● **Work task**
Pull every "none" line out of the data below.

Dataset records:

BEGIN

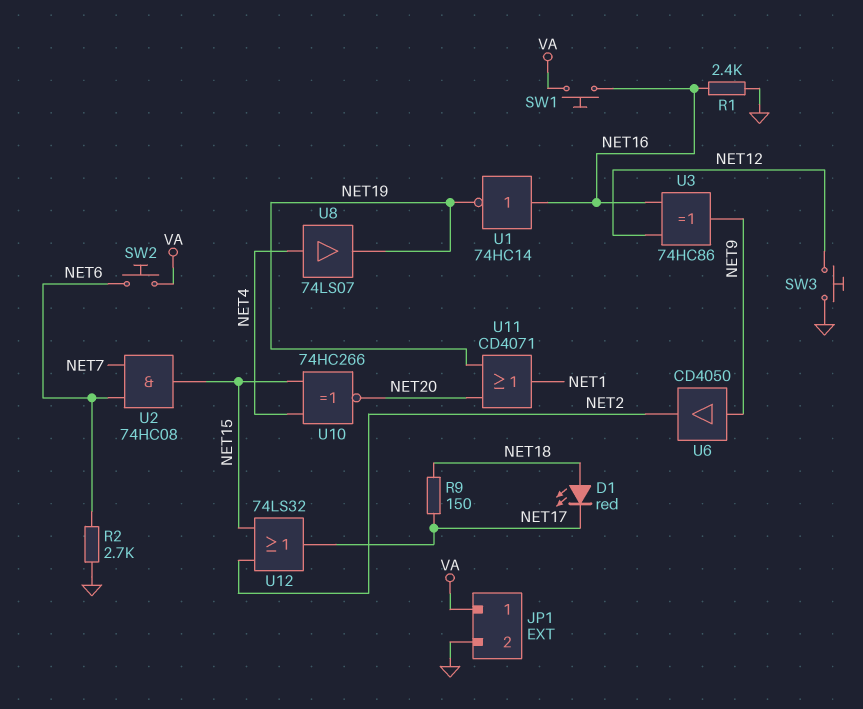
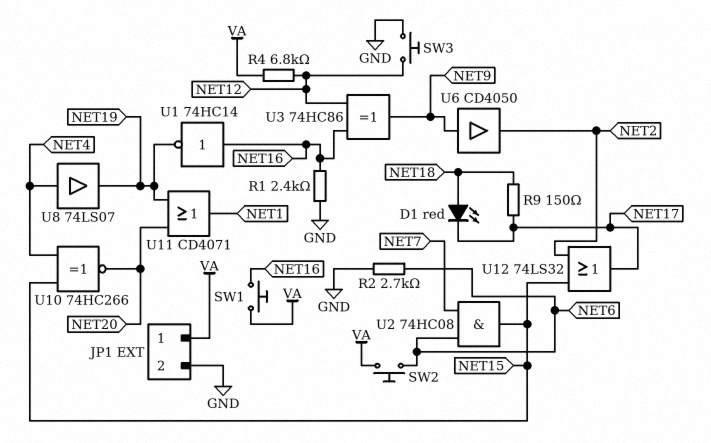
R4: none -> 6.8k (NET12, VA)

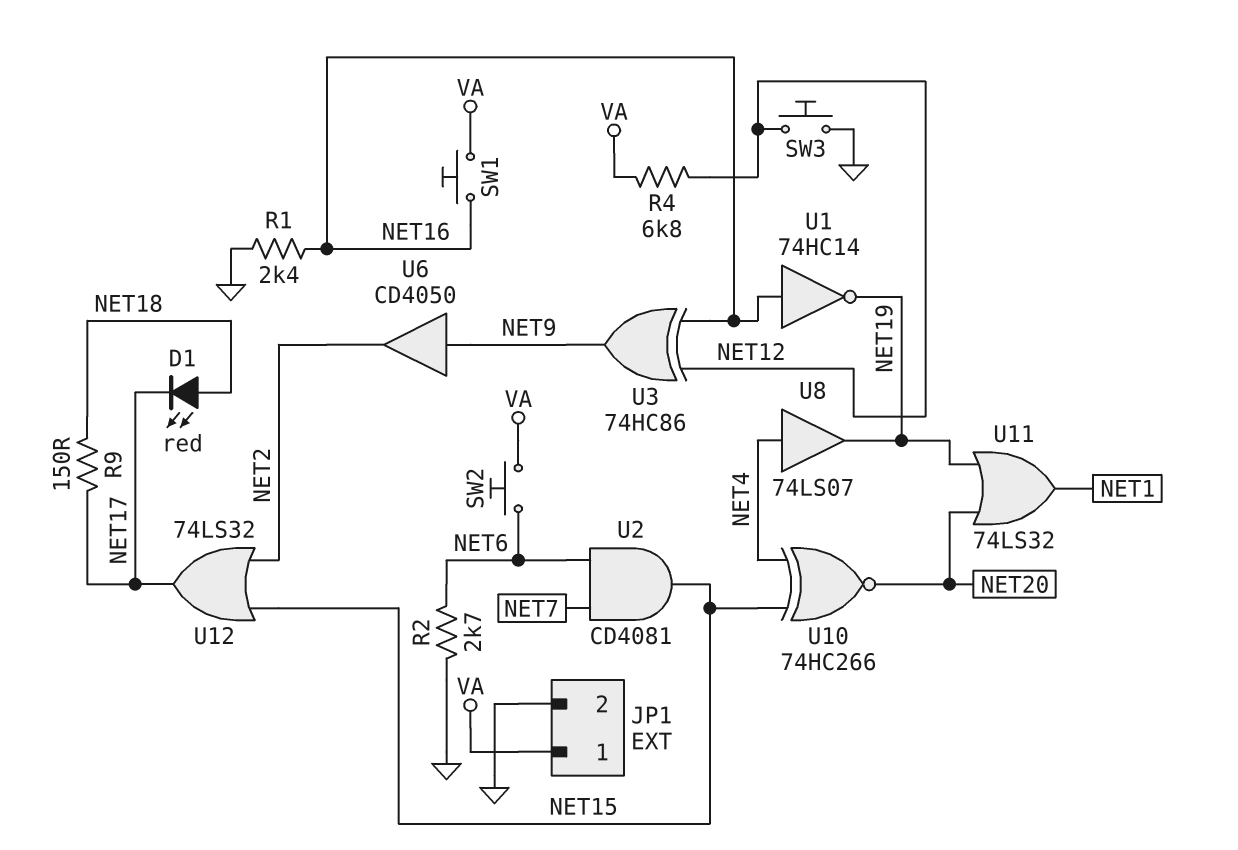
U2: AND 74HC08 (in NET6, in NET7, out NET15) -> AND CD4081 (in NET6, in NET7, out NET15)
U11: OR CD4071 (in NET19, in NET20, out NET1) -> OR 74LS32 (in NET19, in NET20, out NET1)

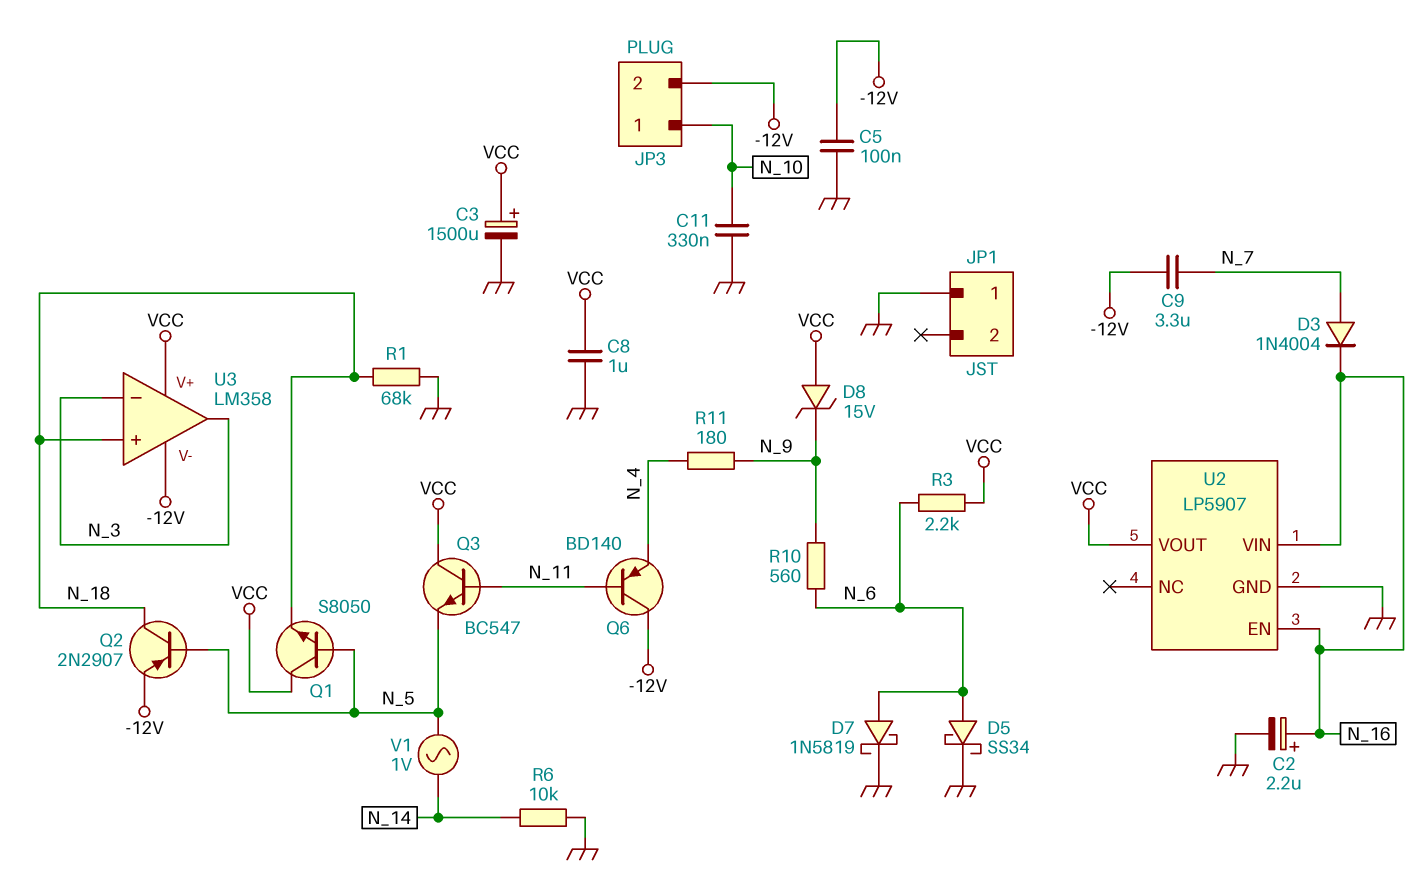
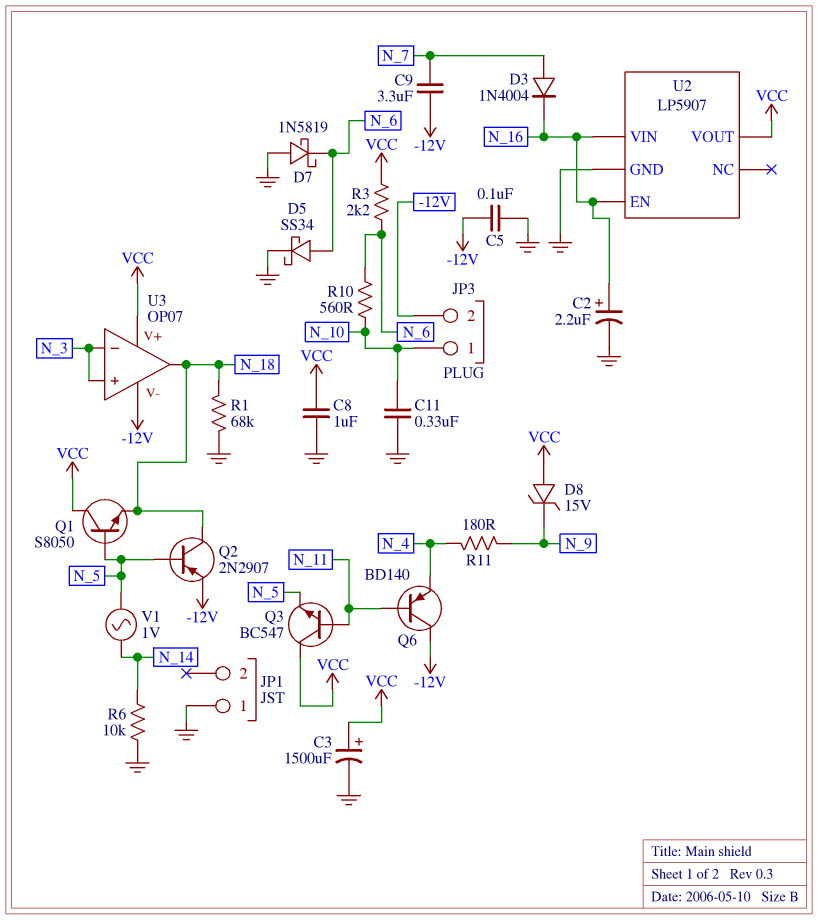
D7: schottky 1N5819 (A N_6, K GND) -> schottky 1N5819 (A GND, K N_6)
R10: 560 (N_6, N_9) -> 560 (N_6, N_10)
U3: LM358 -> OP07
U3 pin in+: N_18 -> N_3
U3 pin out: N_3 -> N_18

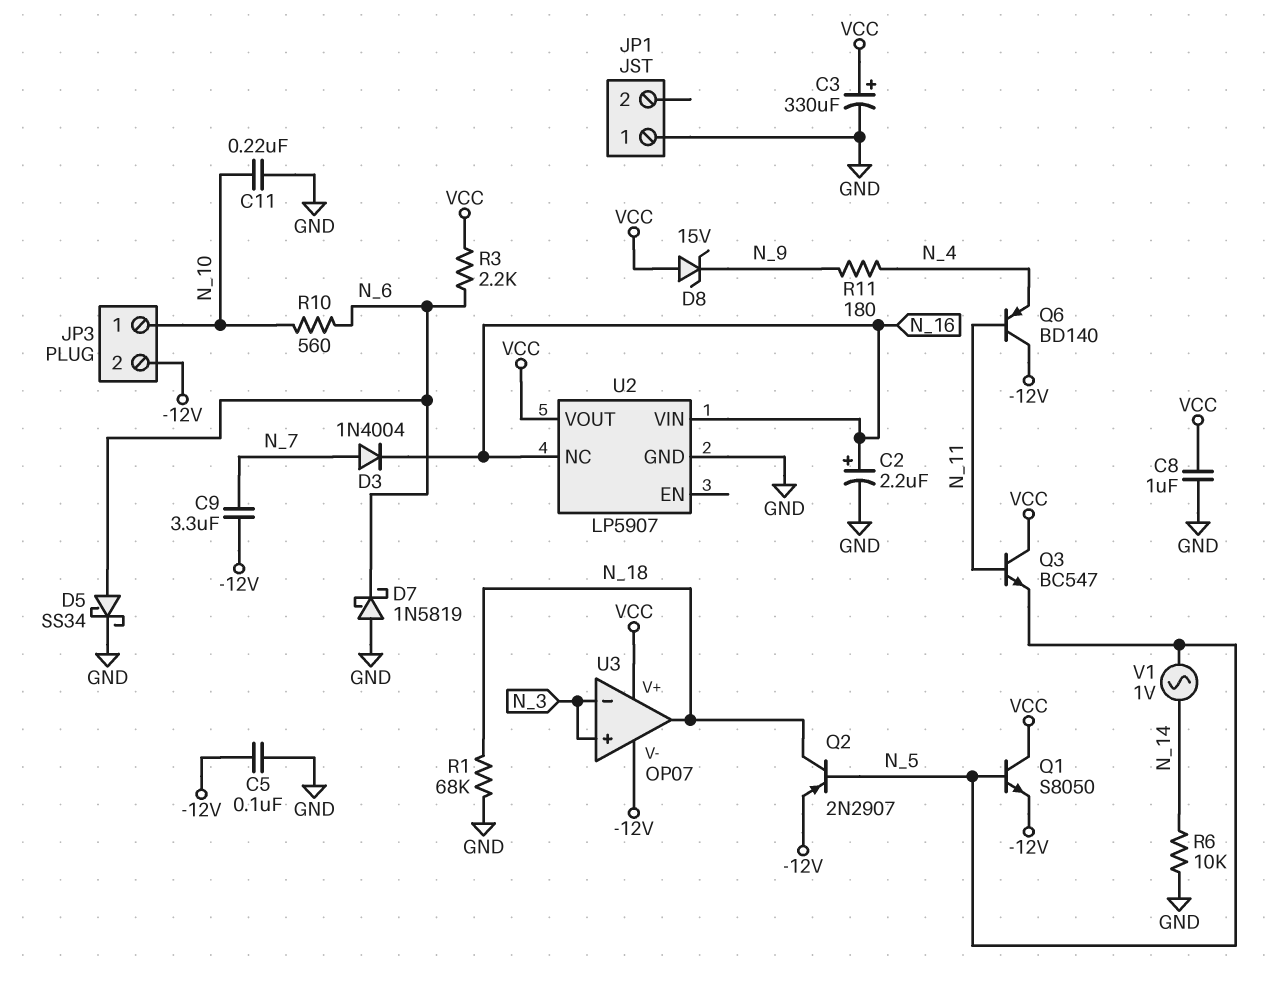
C3: 1500uF (plus VCC, minus GND) -> 330uF (plus VCC, minus GND)
C11: 330nF (GND, N_10) -> 220nF (GND, N_10)
Q1: NPN S8050 (B N_5, C VCC, E N_18) -> NPN S8050 (B N_5, C VCC, E -12V)
U2 pin EN: N_16 -> none
U2 pin NC: none -> N_16

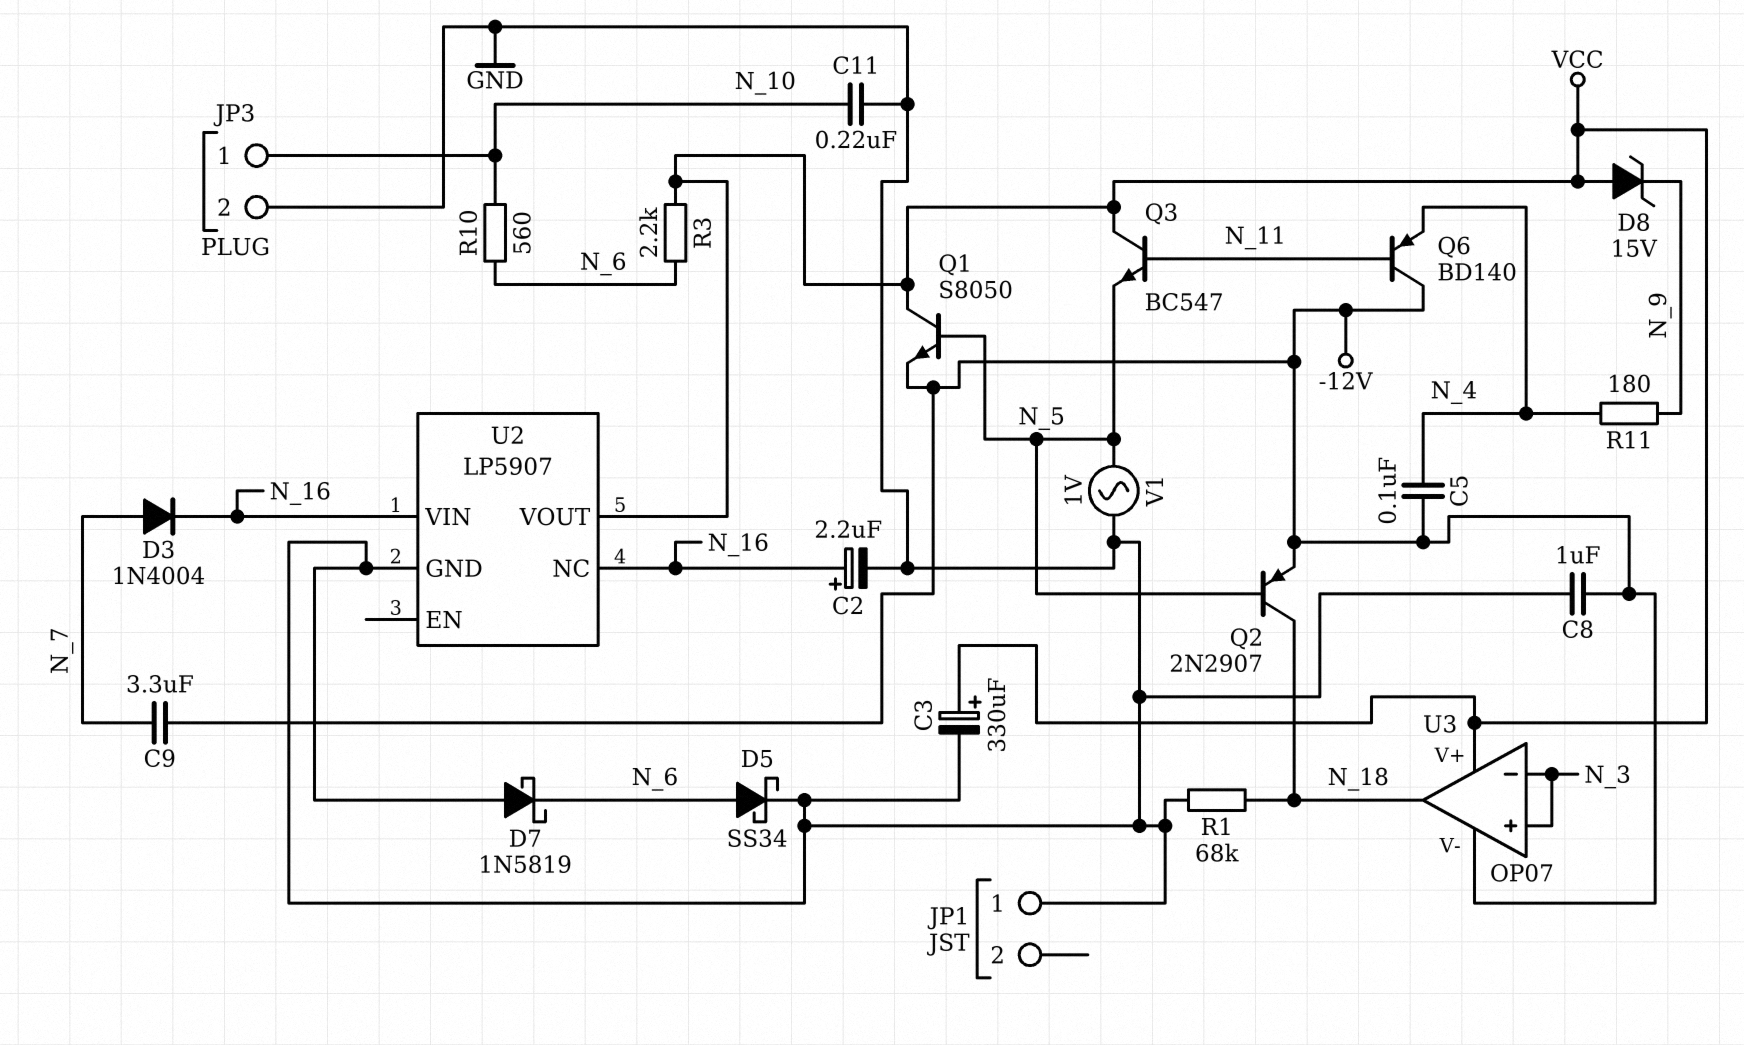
C5: 100nF (-12V, GND) -> 100nF (-12V, N_4)
C8: 1uF (GND, VCC) -> 1uF (-12V, GND)
JP3 pin 2: -12V -> GND
R6: 10k (GND, N_14) -> none
V1: AC 1V (N_5, N_14) -> AC 1V (GND, N_5)

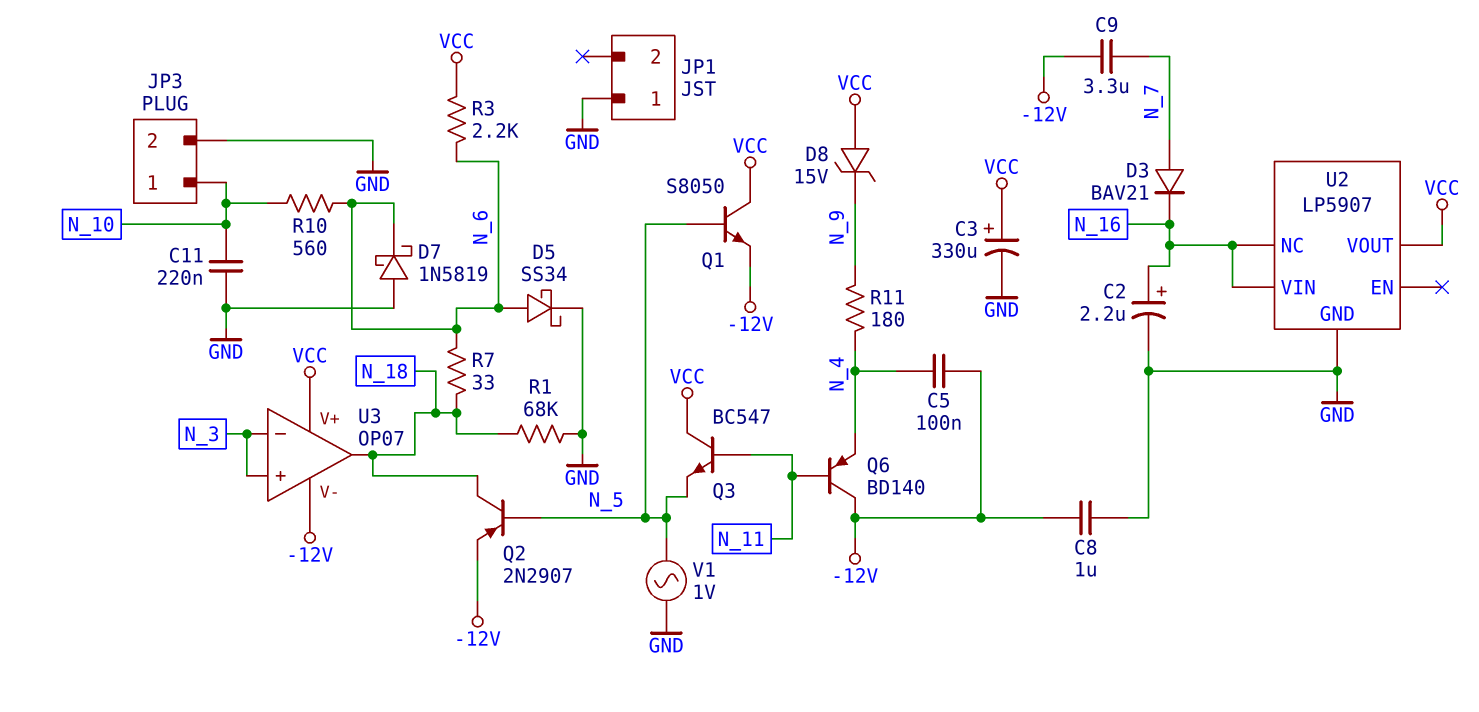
D3: diode 1N4004 (A N_7, K N_16) -> diode BAV21 (A N_7, K N_16)
R7: none -> 33 (N_6, N_18)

END

● **Finished exercise**
R4: none -> 6.8k (NET12, VA)
U2 pin EN: N_16 -> none
U2 pin NC: none -> N_16
R6: 10k (GND, N_14) -> none
R7: none -> 33 (N_6, N_18)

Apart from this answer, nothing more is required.